● Work instruction:
This exercise calls for the line with "J1 pin 1: GND -> VA", the line with "U7: buffer CD4050", and all lines between them in the material below, output exactly and with no other lines.

● Data provided:
'''

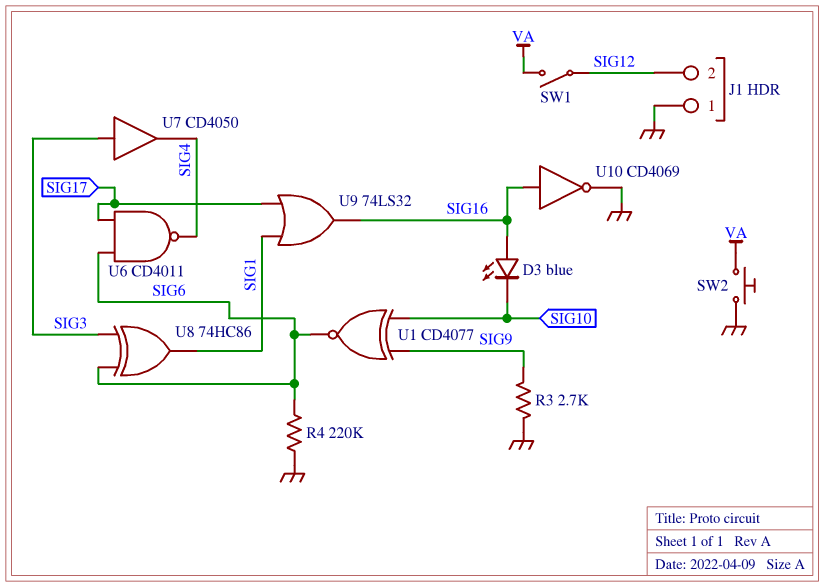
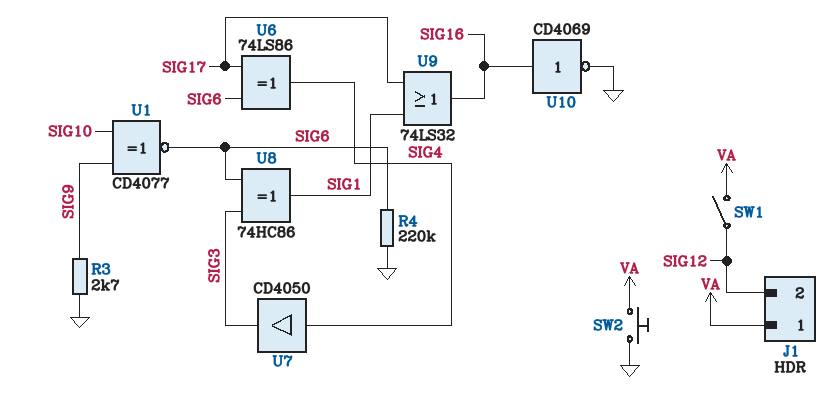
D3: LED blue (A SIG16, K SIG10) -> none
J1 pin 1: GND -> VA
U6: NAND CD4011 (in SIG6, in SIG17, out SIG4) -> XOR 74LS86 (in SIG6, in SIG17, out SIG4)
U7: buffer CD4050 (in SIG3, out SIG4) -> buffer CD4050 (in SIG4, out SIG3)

'''
'''

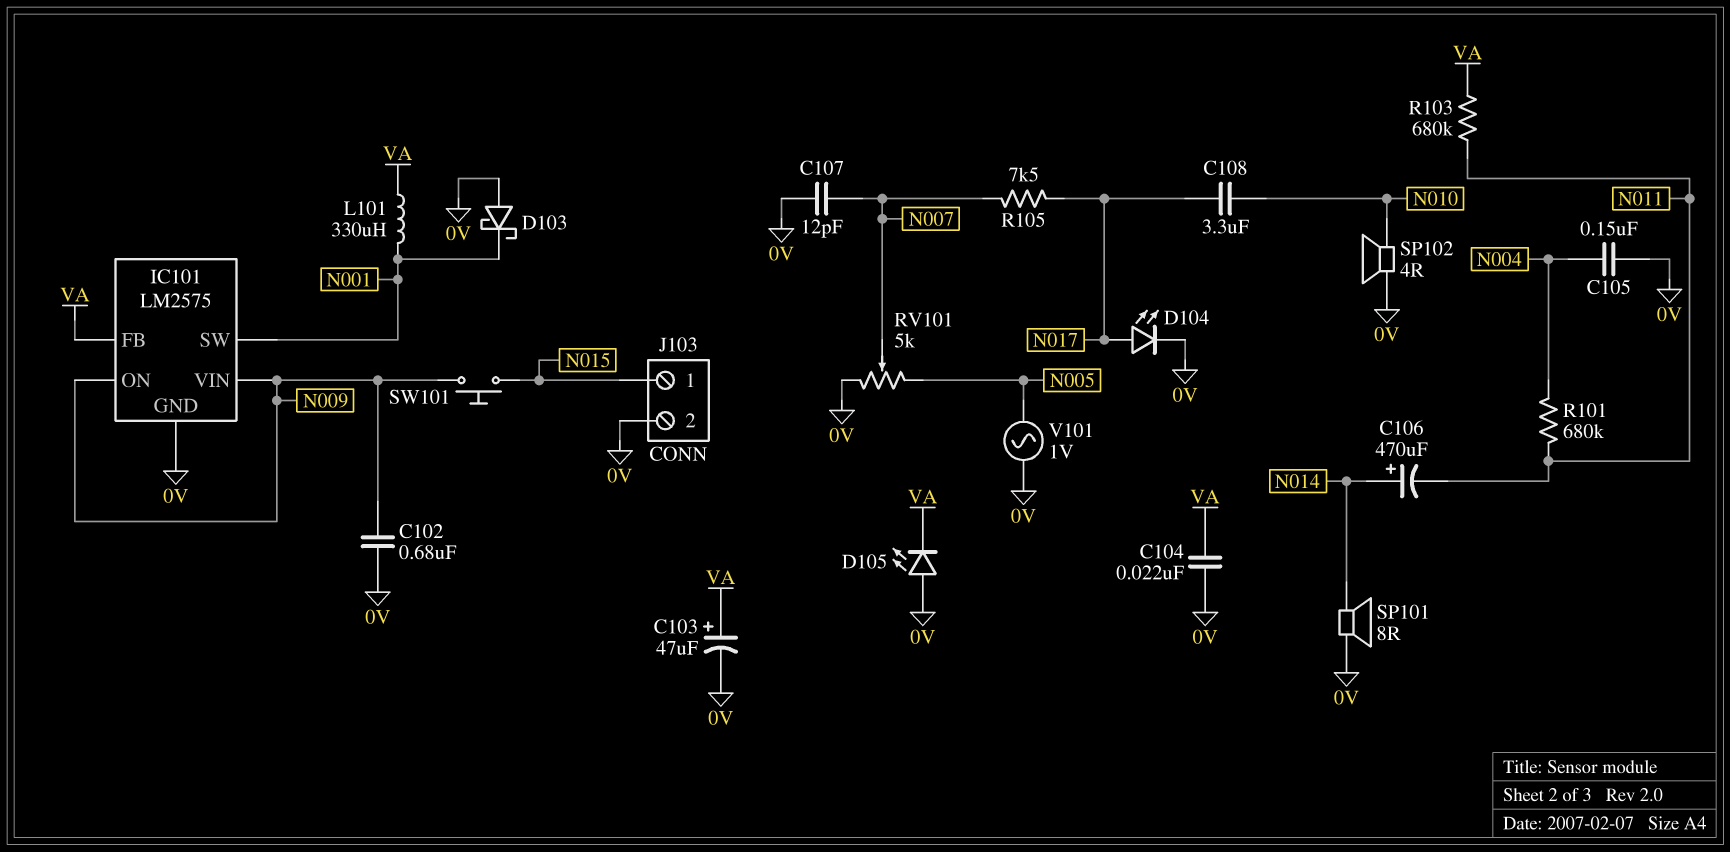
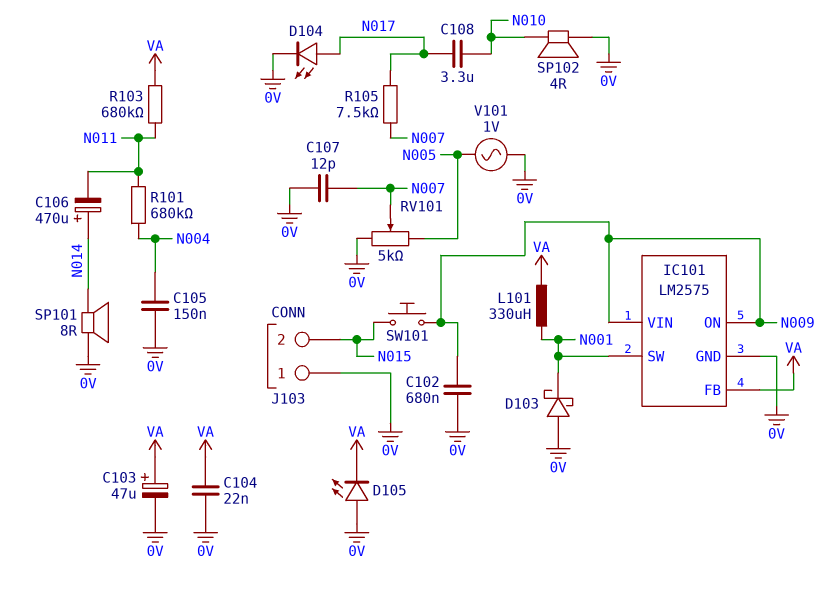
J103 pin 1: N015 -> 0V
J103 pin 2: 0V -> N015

'''

● Result for this task:
J1 pin 1: GND -> VA
U6: NAND CD4011 (in SIG6, in SIG17, out SIG4) -> XOR 74LS86 (in SIG6, in SIG17, out SIG4)
U7: buffer CD4050 (in SIG3, out SIG4) -> buffer CD4050 (in SIG4, out SIG3)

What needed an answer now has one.